[Records excerpted from a collection]

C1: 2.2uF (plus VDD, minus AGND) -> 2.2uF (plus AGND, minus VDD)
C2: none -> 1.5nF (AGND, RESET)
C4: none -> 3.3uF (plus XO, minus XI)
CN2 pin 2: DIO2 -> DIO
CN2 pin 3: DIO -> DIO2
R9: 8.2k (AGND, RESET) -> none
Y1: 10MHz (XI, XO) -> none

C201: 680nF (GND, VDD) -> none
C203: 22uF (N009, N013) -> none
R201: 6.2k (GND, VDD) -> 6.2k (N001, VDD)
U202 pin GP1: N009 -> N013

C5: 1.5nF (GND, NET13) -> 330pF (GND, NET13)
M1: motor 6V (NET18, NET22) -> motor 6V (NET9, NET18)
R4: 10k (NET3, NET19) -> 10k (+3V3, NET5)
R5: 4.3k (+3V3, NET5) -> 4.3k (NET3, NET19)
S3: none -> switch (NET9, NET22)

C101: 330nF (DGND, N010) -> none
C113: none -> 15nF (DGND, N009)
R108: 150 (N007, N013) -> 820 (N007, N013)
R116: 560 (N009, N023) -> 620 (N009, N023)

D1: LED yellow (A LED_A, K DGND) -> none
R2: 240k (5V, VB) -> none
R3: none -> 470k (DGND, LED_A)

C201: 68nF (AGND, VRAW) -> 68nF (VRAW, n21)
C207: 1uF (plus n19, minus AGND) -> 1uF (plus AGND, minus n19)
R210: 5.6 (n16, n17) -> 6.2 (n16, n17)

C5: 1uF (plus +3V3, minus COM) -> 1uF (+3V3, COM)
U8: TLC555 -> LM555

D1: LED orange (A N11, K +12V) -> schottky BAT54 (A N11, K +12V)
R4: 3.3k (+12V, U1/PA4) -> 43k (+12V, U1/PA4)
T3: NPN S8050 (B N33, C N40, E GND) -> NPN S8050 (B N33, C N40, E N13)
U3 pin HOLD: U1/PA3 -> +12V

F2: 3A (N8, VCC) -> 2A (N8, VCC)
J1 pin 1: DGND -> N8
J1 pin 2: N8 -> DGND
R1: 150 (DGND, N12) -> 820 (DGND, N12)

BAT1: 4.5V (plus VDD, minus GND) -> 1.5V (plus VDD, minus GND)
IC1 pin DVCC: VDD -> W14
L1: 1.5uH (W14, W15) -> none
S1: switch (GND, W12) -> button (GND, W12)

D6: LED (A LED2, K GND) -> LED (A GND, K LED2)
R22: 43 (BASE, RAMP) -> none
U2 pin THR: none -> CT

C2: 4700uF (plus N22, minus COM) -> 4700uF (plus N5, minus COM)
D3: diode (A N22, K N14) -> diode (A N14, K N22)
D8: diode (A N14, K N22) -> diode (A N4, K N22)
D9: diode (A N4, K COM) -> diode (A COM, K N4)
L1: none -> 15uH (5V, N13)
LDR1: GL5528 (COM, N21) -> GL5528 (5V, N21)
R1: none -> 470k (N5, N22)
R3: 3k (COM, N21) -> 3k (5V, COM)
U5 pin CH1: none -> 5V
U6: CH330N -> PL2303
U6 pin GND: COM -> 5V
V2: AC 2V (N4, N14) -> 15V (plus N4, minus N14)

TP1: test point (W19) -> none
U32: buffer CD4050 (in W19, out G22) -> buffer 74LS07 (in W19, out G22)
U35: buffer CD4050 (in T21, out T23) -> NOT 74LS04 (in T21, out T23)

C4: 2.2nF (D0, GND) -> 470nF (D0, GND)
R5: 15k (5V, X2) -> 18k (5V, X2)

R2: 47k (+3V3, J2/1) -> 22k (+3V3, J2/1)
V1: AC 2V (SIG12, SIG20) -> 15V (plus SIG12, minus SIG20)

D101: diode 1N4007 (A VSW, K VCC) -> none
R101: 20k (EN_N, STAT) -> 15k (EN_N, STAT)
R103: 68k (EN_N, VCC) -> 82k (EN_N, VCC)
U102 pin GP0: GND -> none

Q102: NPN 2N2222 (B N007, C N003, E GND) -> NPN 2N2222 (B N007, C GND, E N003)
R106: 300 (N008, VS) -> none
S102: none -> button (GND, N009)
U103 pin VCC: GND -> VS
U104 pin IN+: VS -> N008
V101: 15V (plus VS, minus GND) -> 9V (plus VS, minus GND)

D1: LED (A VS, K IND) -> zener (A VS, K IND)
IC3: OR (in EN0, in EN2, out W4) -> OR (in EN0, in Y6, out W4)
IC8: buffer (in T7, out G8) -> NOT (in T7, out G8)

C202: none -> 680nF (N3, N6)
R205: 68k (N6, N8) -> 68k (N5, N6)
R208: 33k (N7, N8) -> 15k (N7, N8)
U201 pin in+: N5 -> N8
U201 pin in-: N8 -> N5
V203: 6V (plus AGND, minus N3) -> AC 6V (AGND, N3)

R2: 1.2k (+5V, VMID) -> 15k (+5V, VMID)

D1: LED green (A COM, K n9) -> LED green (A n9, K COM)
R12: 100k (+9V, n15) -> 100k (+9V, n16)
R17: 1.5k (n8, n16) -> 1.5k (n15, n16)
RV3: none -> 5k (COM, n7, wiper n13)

Activity:
Repeat, exactly and in full, the records shown above.

Written solution:
C1: 2.2uF (plus VDD, minus AGND) -> 2.2uF (plus AGND, minus VDD)
C2: none -> 1.5nF (AGND, RESET)
C4: none -> 3.3uF (plus XO, minus XI)
CN2 pin 2: DIO2 -> DIO
CN2 pin 3: DIO -> DIO2
R9: 8.2k (AGND, RESET) -> none
Y1: 10MHz (XI, XO) -> none

C201: 680nF (GND, VDD) -> none
C203: 22uF (N009, N013) -> none
R201: 6.2k (GND, VDD) -> 6.2k (N001, VDD)
U202 pin GP1: N009 -> N013

C5: 1.5nF (GND, NET13) -> 330pF (GND, NET13)
M1: motor 6V (NET18, NET22) -> motor 6V (NET9, NET18)
R4: 10k (NET3, NET19) -> 10k (+3V3, NET5)
R5: 4.3k (+3V3, NET5) -> 4.3k (NET3, NET19)
S3: none -> switch (NET9, NET22)

C101: 330nF (DGND, N010) -> none
C113: none -> 15nF (DGND, N009)
R108: 150 (N007, N013) -> 820 (N007, N013)
R116: 560 (N009, N023) -> 620 (N009, N023)

D1: LED yellow (A LED_A, K DGND) -> none
R2: 240k (5V, VB) -> none
R3: none -> 470k (DGND, LED_A)

C201: 68nF (AGND, VRAW) -> 68nF (VRAW, n21)
C207: 1uF (plus n19, minus AGND) -> 1uF (plus AGND, minus n19)
R210: 5.6 (n16, n17) -> 6.2 (n16, n17)

C5: 1uF (plus +3V3, minus COM) -> 1uF (+3V3, COM)
U8: TLC555 -> LM555

D1: LED orange (A N11, K +12V) -> schottky BAT54 (A N11, K +12V)
R4: 3.3k (+12V, U1/PA4) -> 43k (+12V, U1/PA4)
T3: NPN S8050 (B N33, C N40, E GND) -> NPN S8050 (B N33, C N40, E N13)
U3 pin HOLD: U1/PA3 -> +12V

F2: 3A (N8, VCC) -> 2A (N8, VCC)
J1 pin 1: DGND -> N8
J1 pin 2: N8 -> DGND
R1: 150 (DGND, N12) -> 820 (DGND, N12)

BAT1: 4.5V (plus VDD, minus GND) -> 1.5V (plus VDD, minus GND)
IC1 pin DVCC: VDD -> W14
L1: 1.5uH (W14, W15) -> none
S1: switch (GND, W12) -> button (GND, W12)

D6: LED (A LED2, K GND) -> LED (A GND, K LED2)
R22: 43 (BASE, RAMP) -> none
U2 pin THR: none -> CT

C2: 4700uF (plus N22, minus COM) -> 4700uF (plus N5, minus COM)
D3: diode (A N22, K N14) -> diode (A N14, K N22)
D8: diode (A N14, K N22) -> diode (A N4, K N22)
D9: diode (A N4, K COM) -> diode (A COM, K N4)
L1: none -> 15uH (5V, N13)
LDR1: GL5528 (COM, N21) -> GL5528 (5V, N21)
R1: none -> 470k (N5, N22)
R3: 3k (COM, N21) -> 3k (5V, COM)
U5 pin CH1: none -> 5V
U6: CH330N -> PL2303
U6 pin GND: COM -> 5V
V2: AC 2V (N4, N14) -> 15V (plus N4, minus N14)

TP1: test point (W19) -> none
U32: buffer CD4050 (in W19, out G22) -> buffer 74LS07 (in W19, out G22)
U35: buffer CD4050 (in T21, out T23) -> NOT 74LS04 (in T21, out T23)

C4: 2.2nF (D0, GND) -> 470nF (D0, GND)
R5: 15k (5V, X2) -> 18k (5V, X2)

R2: 47k (+3V3, J2/1) -> 22k (+3V3, J2/1)
V1: AC 2V (SIG12, SIG20) -> 15V (plus SIG12, minus SIG20)

D101: diode 1N4007 (A VSW, K VCC) -> none
R101: 20k (EN_N, STAT) -> 15k (EN_N, STAT)
R103: 68k (EN_N, VCC) -> 82k (EN_N, VCC)
U102 pin GP0: GND -> none

Q102: NPN 2N2222 (B N007, C N003, E GND) -> NPN 2N2222 (B N007, C GND, E N003)
R106: 300 (N008, VS) -> none
S102: none -> button (GND, N009)
U103 pin VCC: GND -> VS
U104 pin IN+: VS -> N008
V101: 15V (plus VS, minus GND) -> 9V (plus VS, minus GND)

D1: LED (A VS, K IND) -> zener (A VS, K IND)
IC3: OR (in EN0, in EN2, out W4) -> OR (in EN0, in Y6, out W4)
IC8: buffer (in T7, out G8) -> NOT (in T7, out G8)

C202: none -> 680nF (N3, N6)
R205: 68k (N6, N8) -> 68k (N5, N6)
R208: 33k (N7, N8) -> 15k (N7, N8)
U201 pin in+: N5 -> N8
U201 pin in-: N8 -> N5
V203: 6V (plus AGND, minus N3) -> AC 6V (AGND, N3)

R2: 1.2k (+5V, VMID) -> 15k (+5V, VMID)

D1: LED green (A COM, K n9) -> LED green (A n9, K COM)
R12: 100k (+9V, n15) -> 100k (+9V, n16)
R17: 1.5k (n8, n16) -> 1.5k (n15, n16)
RV3: none -> 5k (COM, n7, wiper n13)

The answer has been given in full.